(Material provided):
-- Opening Marker --

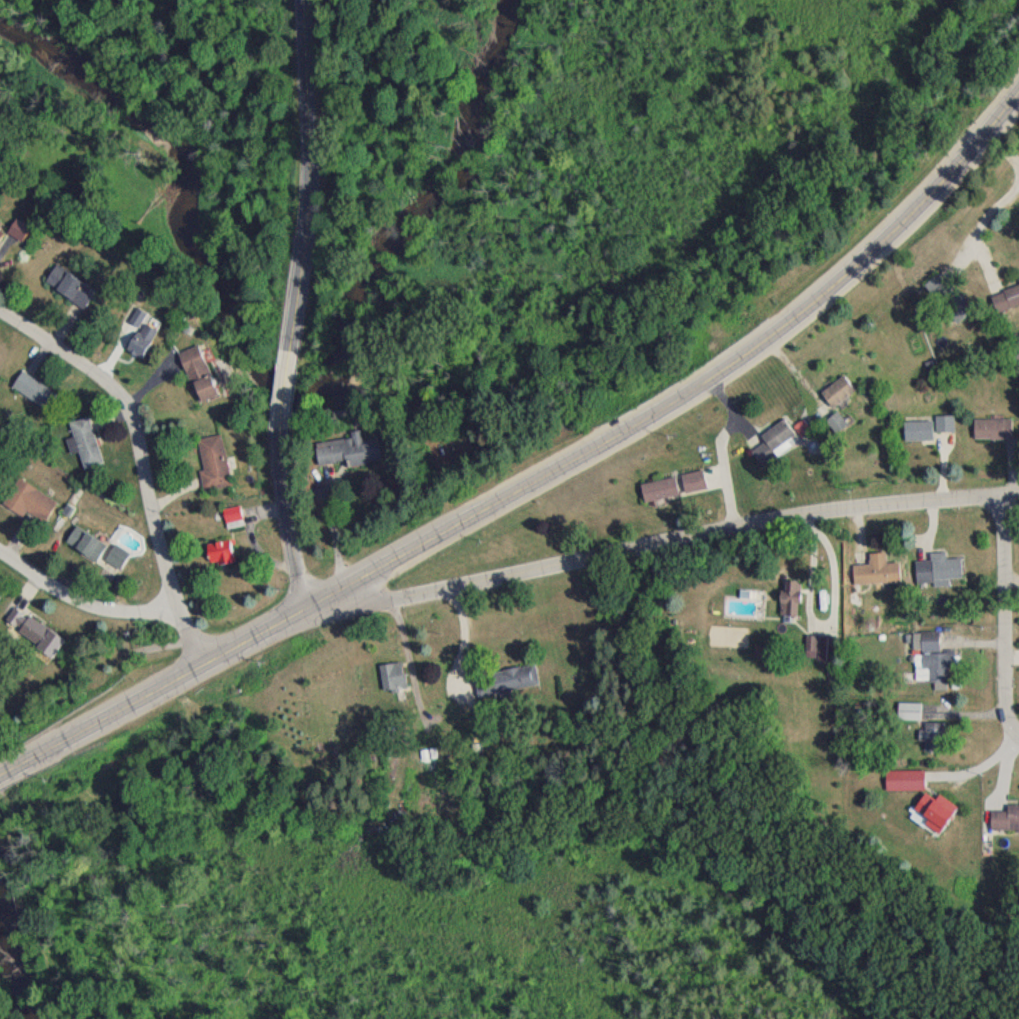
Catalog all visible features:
road: (999, 151)
road: (309, 177)
road: (986, 222)
building: (16, 235)
building: (0, 239)
building: (68, 291)
building: (945, 303)
building: (1004, 303)
building: (136, 340)
building: (196, 378)
road: (281, 394)
building: (33, 395)
building: (835, 397)
road: (137, 425)
building: (834, 428)
building: (942, 429)
building: (989, 433)
building: (915, 436)
building: (771, 447)
building: (83, 448)
road: (720, 450)
building: (346, 455)
building: (211, 467)
road: (541, 477)
building: (691, 487)
building: (656, 494)
building: (26, 507)
building: (229, 519)
road: (285, 524)
road: (674, 542)
building: (83, 549)
building: (217, 557)
building: (114, 562)
building: (936, 574)
building: (873, 577)
road: (77, 597)
building: (787, 603)
road: (1005, 612)
building: (27, 636)
road: (184, 639)
building: (818, 653)
building: (928, 662)
building: (390, 682)
building: (503, 685)
building: (931, 742)
building: (929, 807)
building: (1004, 825)

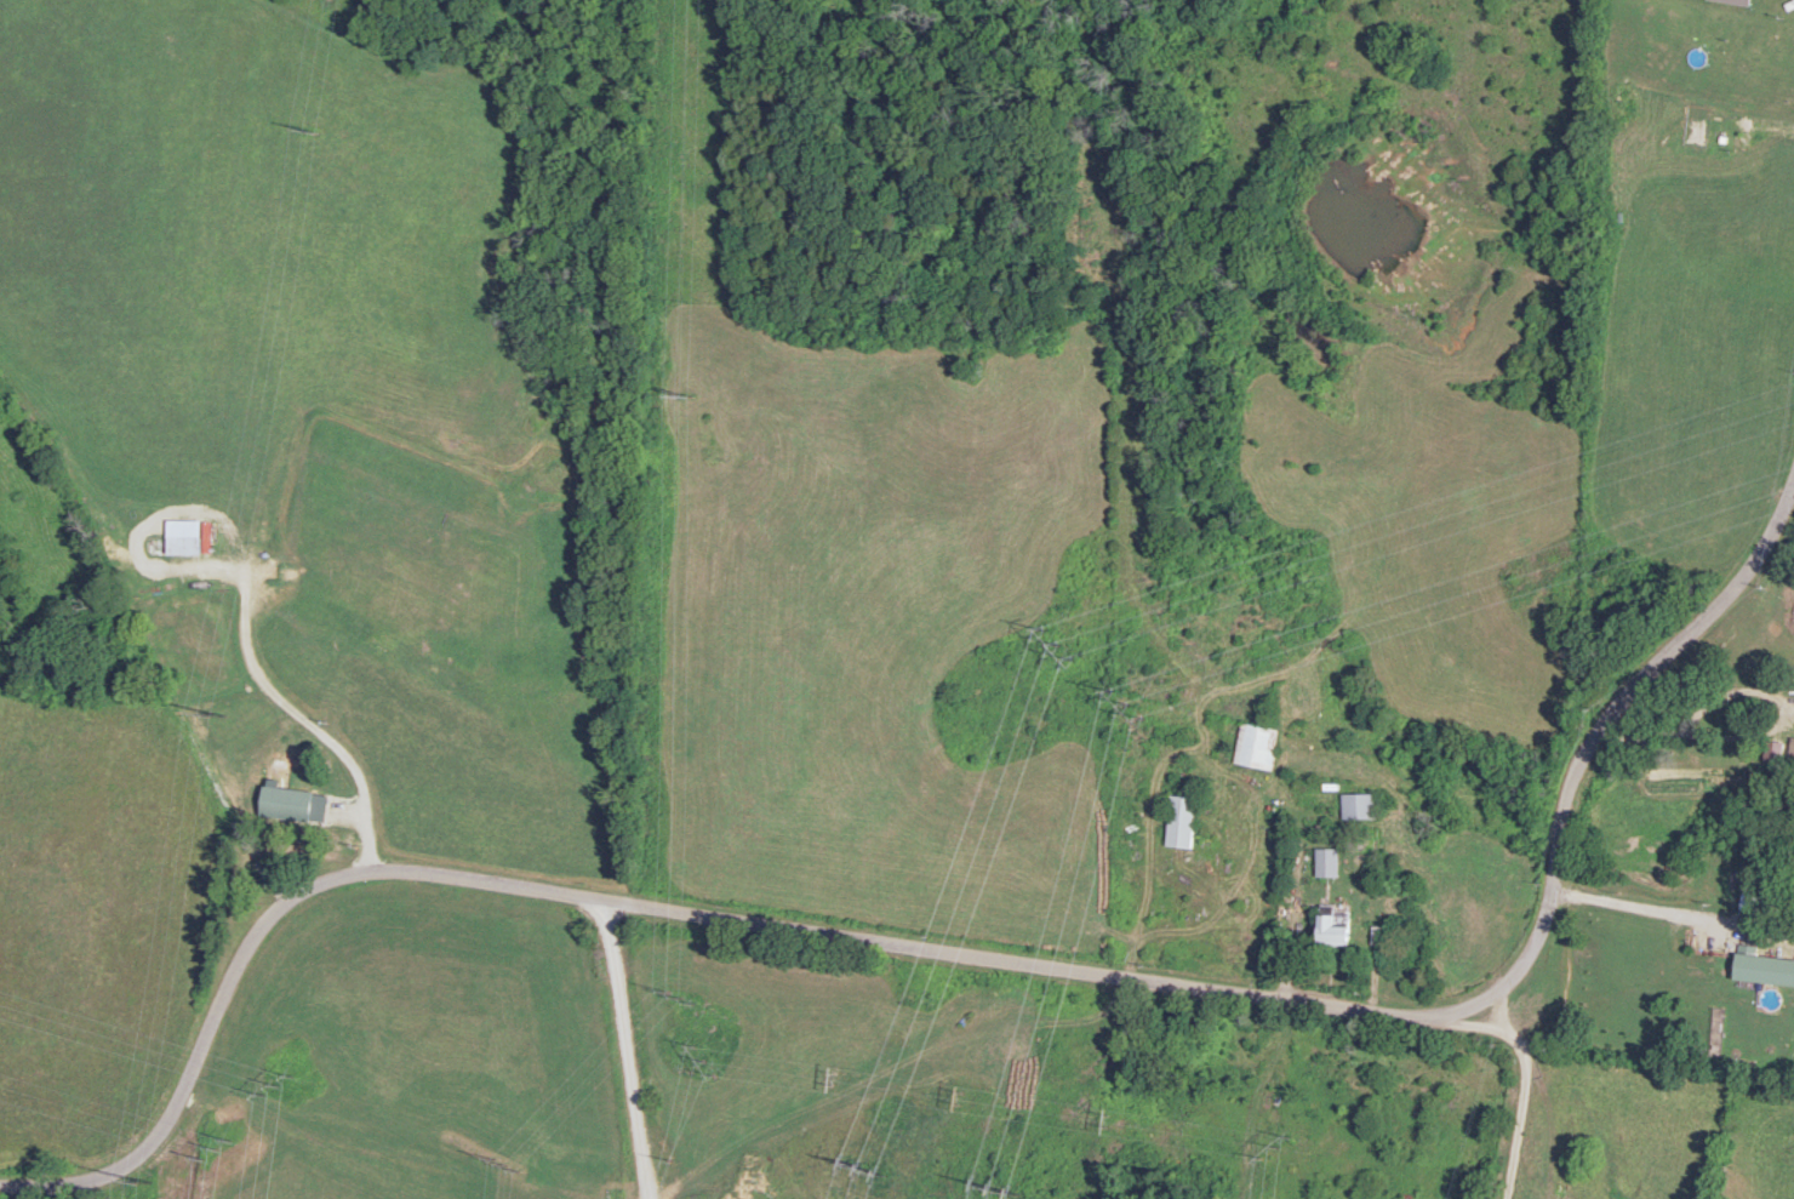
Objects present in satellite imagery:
building: (1740, 1)
power tower: (309, 126)
power tower: (683, 394)
building: (184, 543)
power tower: (1058, 642)
power tower: (1129, 703)
road: (276, 706)
power tower: (218, 711)
building: (1259, 745)
building: (1791, 750)
building: (288, 802)
building: (1363, 805)
building: (1183, 820)
building: (1329, 861)
road: (1670, 919)
building: (1337, 925)
road: (978, 961)
building: (1764, 966)
power tower: (677, 992)
power tower: (281, 1085)
power tower: (218, 1145)
power tower: (506, 1157)
power tower: (869, 1166)
power tower: (144, 1180)
power tower: (1004, 1190)

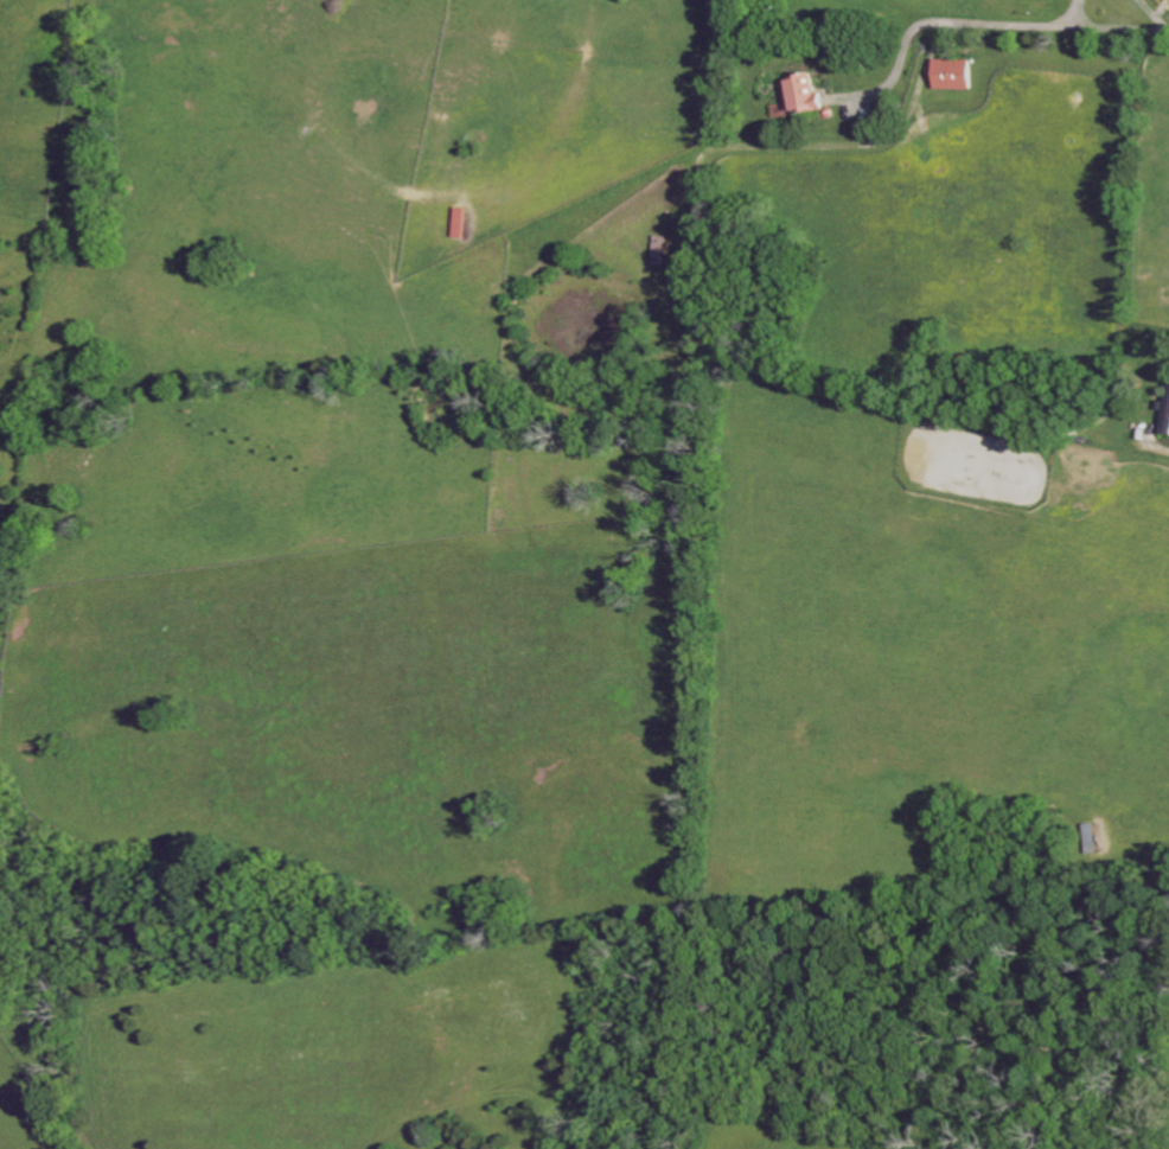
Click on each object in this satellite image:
road: (989, 21)
building: (955, 74)
building: (806, 94)
building: (785, 107)
building: (463, 222)
building: (1167, 418)
road: (1165, 449)
building: (1093, 839)

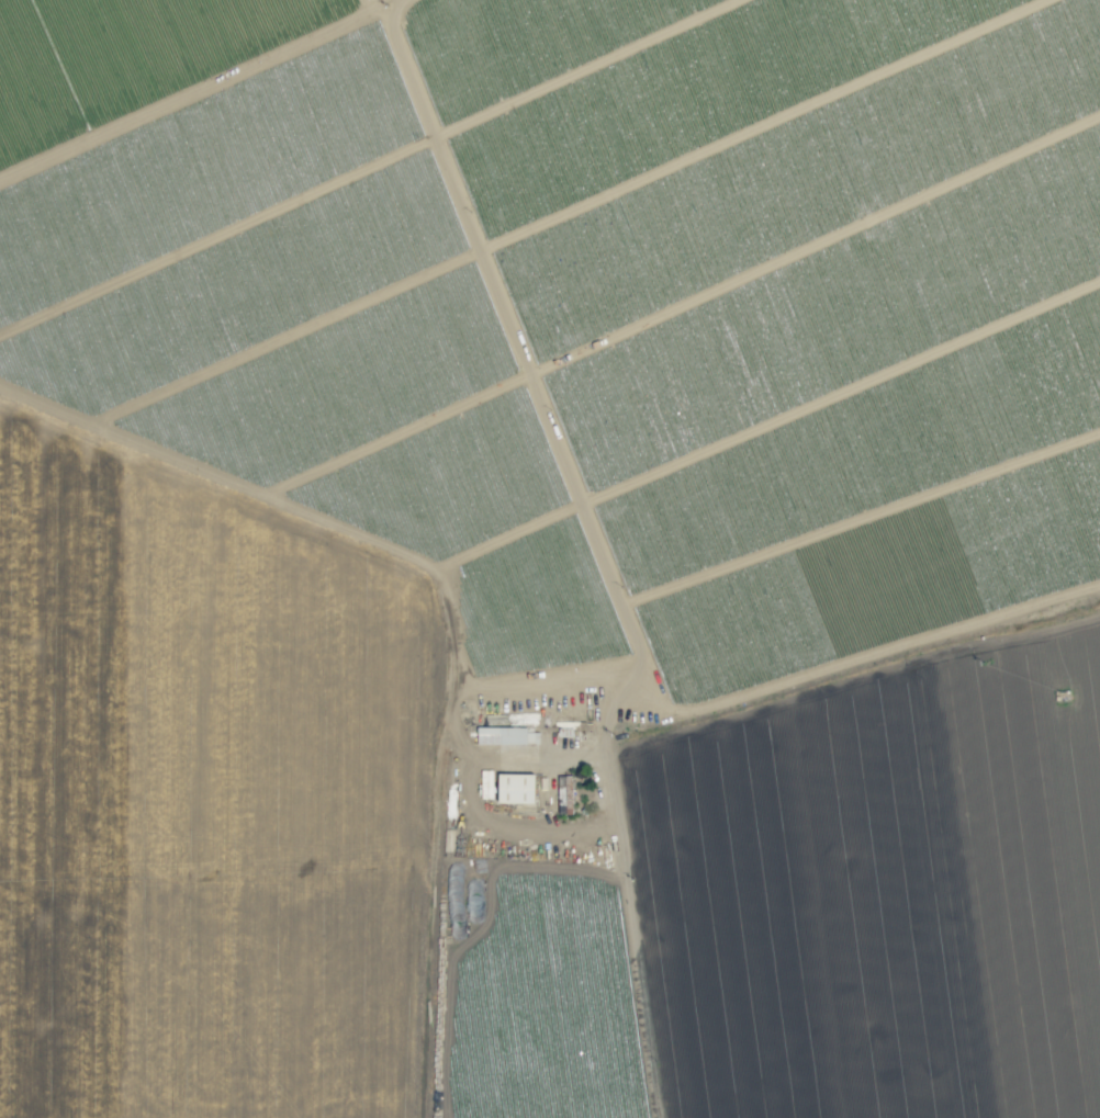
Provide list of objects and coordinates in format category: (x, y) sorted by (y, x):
crop: (513, 248)
crop: (576, 782)
building: (516, 788)
road: (618, 792)
road: (473, 793)

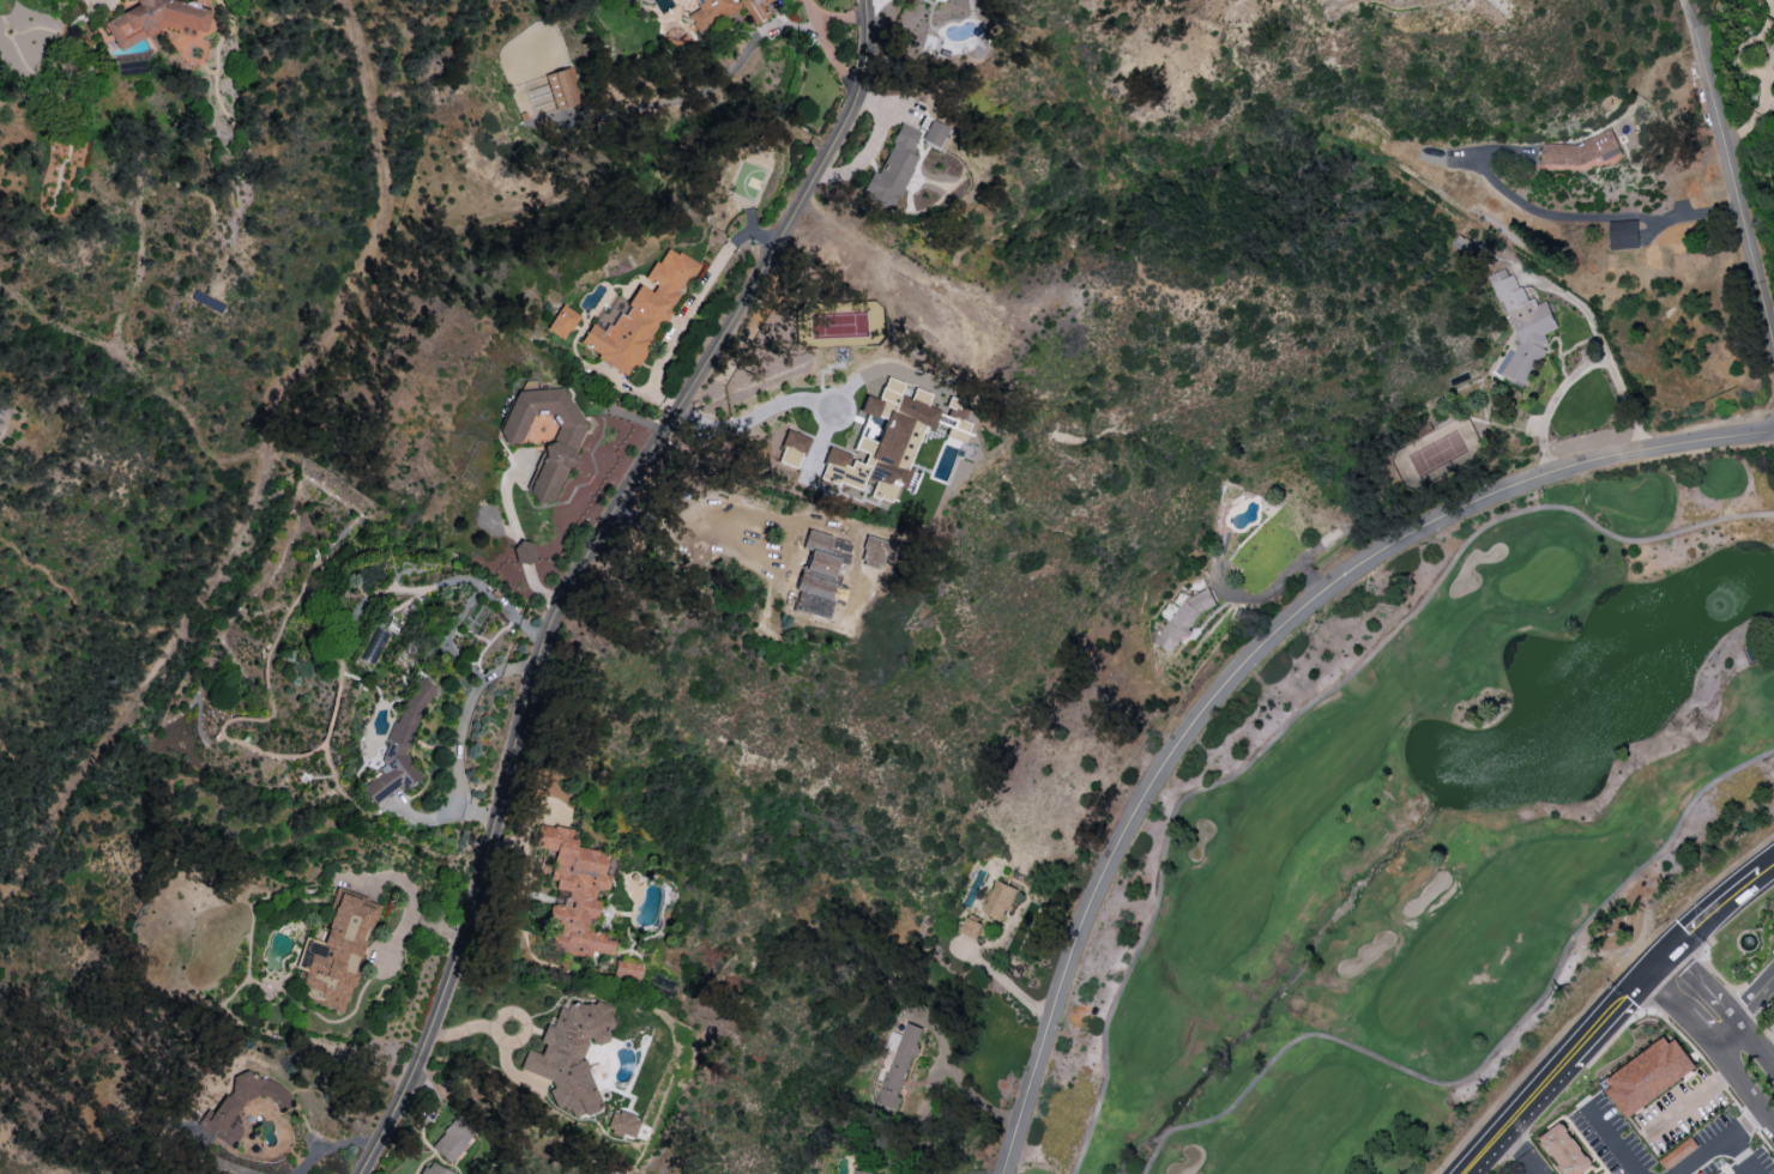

-- Closing Marker --

(Problem requirements): If a line in the entries contains "satellite", copy it.

(Reply):
Objects present in satellite imagery:
Click on each object in this satellite image:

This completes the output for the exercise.